What the exercise asks
Nothing may be dropped or added when the entries below are copied.
--------------------------------------------------
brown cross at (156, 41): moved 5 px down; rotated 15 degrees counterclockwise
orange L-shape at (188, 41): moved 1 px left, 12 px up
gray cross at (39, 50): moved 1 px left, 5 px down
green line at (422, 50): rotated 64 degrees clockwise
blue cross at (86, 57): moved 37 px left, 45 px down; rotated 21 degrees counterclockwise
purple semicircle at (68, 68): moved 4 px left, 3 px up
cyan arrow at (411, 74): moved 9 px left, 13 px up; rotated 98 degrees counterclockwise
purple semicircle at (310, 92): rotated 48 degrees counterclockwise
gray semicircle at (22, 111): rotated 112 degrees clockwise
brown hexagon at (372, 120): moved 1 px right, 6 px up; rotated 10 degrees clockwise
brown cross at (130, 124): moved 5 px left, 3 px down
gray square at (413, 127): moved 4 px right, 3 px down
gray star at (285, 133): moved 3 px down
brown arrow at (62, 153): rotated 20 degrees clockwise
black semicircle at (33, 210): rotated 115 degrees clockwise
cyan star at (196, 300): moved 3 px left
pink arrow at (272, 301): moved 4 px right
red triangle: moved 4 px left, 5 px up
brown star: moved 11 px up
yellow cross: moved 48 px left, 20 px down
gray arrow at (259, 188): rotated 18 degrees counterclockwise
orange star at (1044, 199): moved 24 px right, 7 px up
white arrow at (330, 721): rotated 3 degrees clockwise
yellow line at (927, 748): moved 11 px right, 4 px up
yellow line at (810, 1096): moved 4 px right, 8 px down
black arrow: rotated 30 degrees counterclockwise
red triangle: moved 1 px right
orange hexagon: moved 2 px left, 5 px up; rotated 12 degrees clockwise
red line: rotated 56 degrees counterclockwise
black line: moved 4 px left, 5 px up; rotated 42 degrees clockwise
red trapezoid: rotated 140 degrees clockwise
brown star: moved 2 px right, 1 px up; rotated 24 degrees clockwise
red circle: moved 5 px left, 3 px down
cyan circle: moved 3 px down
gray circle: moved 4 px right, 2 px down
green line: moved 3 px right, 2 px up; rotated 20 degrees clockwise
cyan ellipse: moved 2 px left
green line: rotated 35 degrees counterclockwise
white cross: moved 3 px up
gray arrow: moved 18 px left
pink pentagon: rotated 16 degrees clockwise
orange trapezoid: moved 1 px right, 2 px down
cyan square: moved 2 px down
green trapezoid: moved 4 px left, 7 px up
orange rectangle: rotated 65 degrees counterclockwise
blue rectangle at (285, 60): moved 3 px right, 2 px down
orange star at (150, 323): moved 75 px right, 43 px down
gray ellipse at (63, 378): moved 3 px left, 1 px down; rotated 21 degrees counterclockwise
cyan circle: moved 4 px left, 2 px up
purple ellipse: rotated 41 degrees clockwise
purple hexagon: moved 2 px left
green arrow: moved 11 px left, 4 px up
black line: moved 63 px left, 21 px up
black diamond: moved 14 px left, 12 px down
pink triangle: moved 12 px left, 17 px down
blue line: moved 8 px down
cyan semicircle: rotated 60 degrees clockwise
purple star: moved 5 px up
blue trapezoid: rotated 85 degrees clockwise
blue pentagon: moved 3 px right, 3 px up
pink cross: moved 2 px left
--------------------------------------------------
Solution to the problem
brown cross at (156, 41): moved 5 px down; rotated 15 degrees counterclockwise
orange L-shape at (188, 41): moved 1 px left, 12 px up
gray cross at (39, 50): moved 1 px left, 5 px down
green line at (422, 50): rotated 64 degrees clockwise
blue cross at (86, 57): moved 37 px left, 45 px down; rotated 21 degrees counterclockwise
purple semicircle at (68, 68): moved 4 px left, 3 px up
cyan arrow at (411, 74): moved 9 px left, 13 px up; rotated 98 degrees counterclockwise
purple semicircle at (310, 92): rotated 48 degrees counterclockwise
gray semicircle at (22, 111): rotated 112 degrees clockwise
brown hexagon at (372, 120): moved 1 px right, 6 px up; rotated 10 degrees clockwise
brown cross at (130, 124): moved 5 px left, 3 px down
gray square at (413, 127): moved 4 px right, 3 px down
gray star at (285, 133): moved 3 px down
brown arrow at (62, 153): rotated 20 degrees clockwise
black semicircle at (33, 210): rotated 115 degrees clockwise
cyan star at (196, 300): moved 3 px left
pink arrow at (272, 301): moved 4 px right
red triangle: moved 4 px left, 5 px up
brown star: moved 11 px up
yellow cross: moved 48 px left, 20 px down
gray arrow at (259, 188): rotated 18 degrees counterclockwise
orange star at (1044, 199): moved 24 px right, 7 px up
white arrow at (330, 721): rotated 3 degrees clockwise
yellow line at (927, 748): moved 11 px right, 4 px up
yellow line at (810, 1096): moved 4 px right, 8 px down
black arrow: rotated 30 degrees counterclockwise
red triangle: moved 1 px right
orange hexagon: moved 2 px left, 5 px up; rotated 12 degrees clockwise
red line: rotated 56 degrees counterclockwise
black line: moved 4 px left, 5 px up; rotated 42 degrees clockwise
red trapezoid: rotated 140 degrees clockwise
brown star: moved 2 px right, 1 px up; rotated 24 degrees clockwise
red circle: moved 5 px left, 3 px down
cyan circle: moved 3 px down
gray circle: moved 4 px right, 2 px down
green line: moved 3 px right, 2 px up; rotated 20 degrees clockwise
cyan ellipse: moved 2 px left
green line: rotated 35 degrees counterclockwise
white cross: moved 3 px up
gray arrow: moved 18 px left
pink pentagon: rotated 16 degrees clockwise
orange trapezoid: moved 1 px right, 2 px down
cyan square: moved 2 px down
green trapezoid: moved 4 px left, 7 px up
orange rectangle: rotated 65 degrees counterclockwise
blue rectangle at (285, 60): moved 3 px right, 2 px down
orange star at (150, 323): moved 75 px right, 43 px down
gray ellipse at (63, 378): moved 3 px left, 1 px down; rotated 21 degrees counterclockwise
cyan circle: moved 4 px left, 2 px up
purple ellipse: rotated 41 degrees clockwise
purple hexagon: moved 2 px left
green arrow: moved 11 px left, 4 px up
black line: moved 63 px left, 21 px up
black diamond: moved 14 px left, 12 px down
pink triangle: moved 12 px left, 17 px down
blue line: moved 8 px down
cyan semicircle: rotated 60 degrees clockwise
purple star: moved 5 px up
blue trapezoid: rotated 85 degrees clockwise
blue pentagon: moved 3 px right, 3 px up
pink cross: moved 2 px left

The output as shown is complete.